**Material provided:**

┏━━

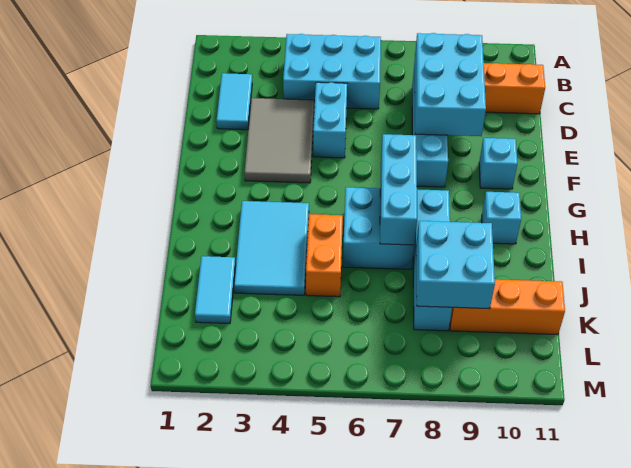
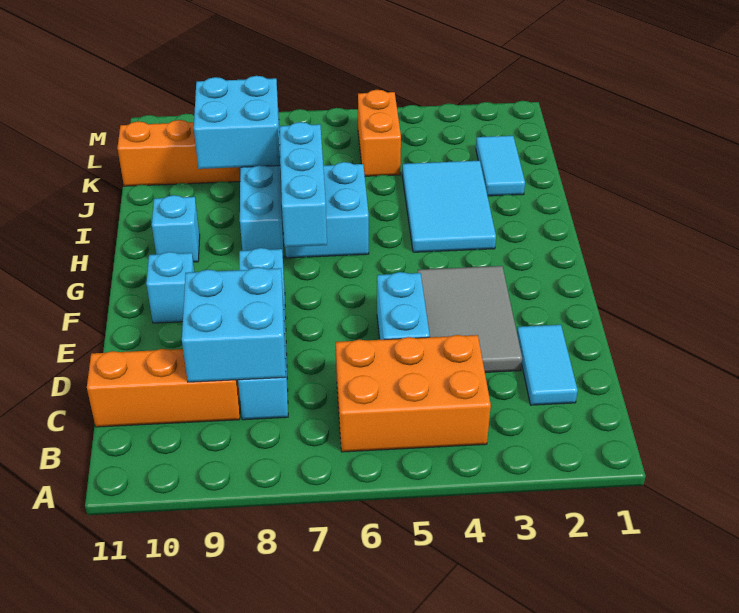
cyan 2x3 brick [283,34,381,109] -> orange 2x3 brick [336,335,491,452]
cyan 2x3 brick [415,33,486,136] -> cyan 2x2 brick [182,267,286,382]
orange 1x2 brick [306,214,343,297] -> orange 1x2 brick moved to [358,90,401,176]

┗━━
┏━━

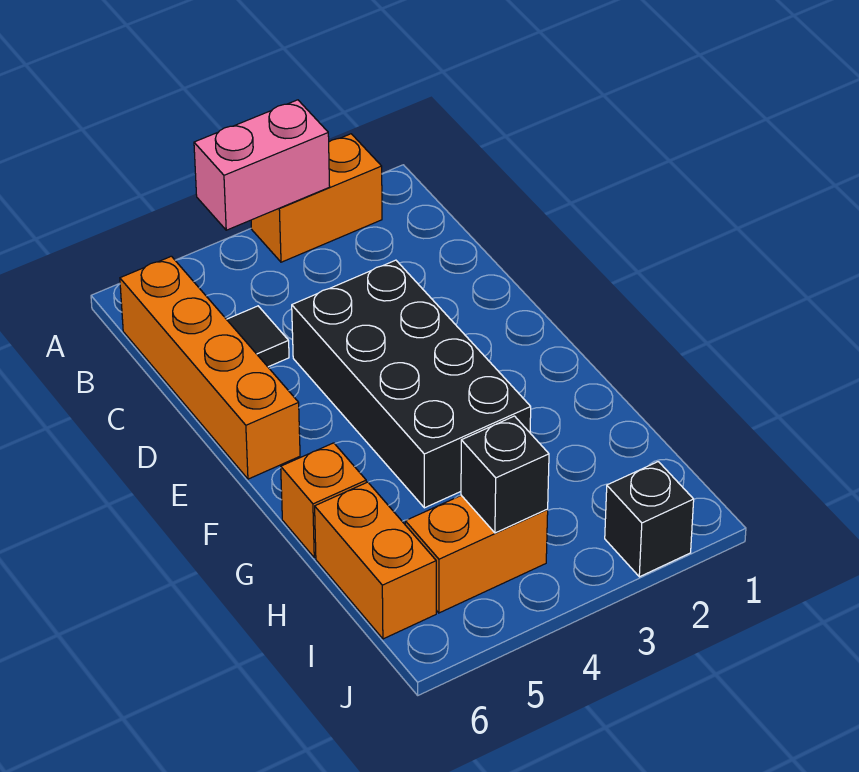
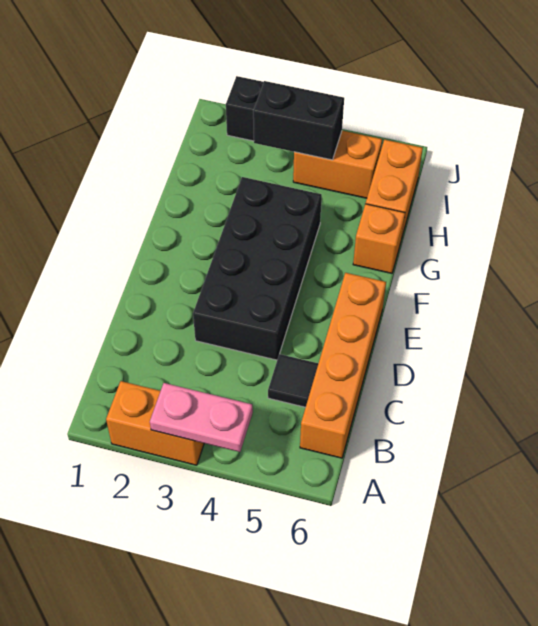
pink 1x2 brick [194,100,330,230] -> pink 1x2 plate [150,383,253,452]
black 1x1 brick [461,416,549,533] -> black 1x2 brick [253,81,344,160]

┗━━
┏━━

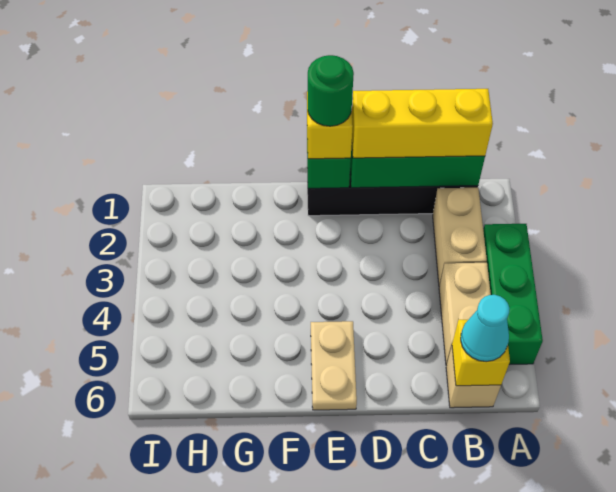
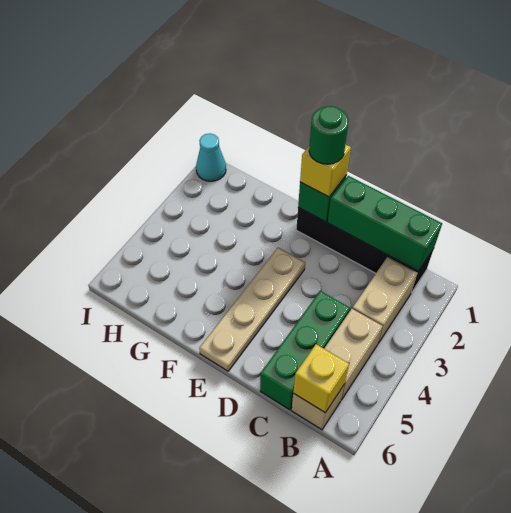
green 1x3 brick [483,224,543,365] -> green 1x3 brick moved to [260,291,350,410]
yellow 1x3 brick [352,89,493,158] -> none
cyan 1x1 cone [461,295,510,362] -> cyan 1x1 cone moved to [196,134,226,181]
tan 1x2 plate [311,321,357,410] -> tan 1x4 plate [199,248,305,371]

┗━━

**Work order:** Say how many lines of the material above contain the string "brick". Write nothing but the number.

**Reply to the task:** 7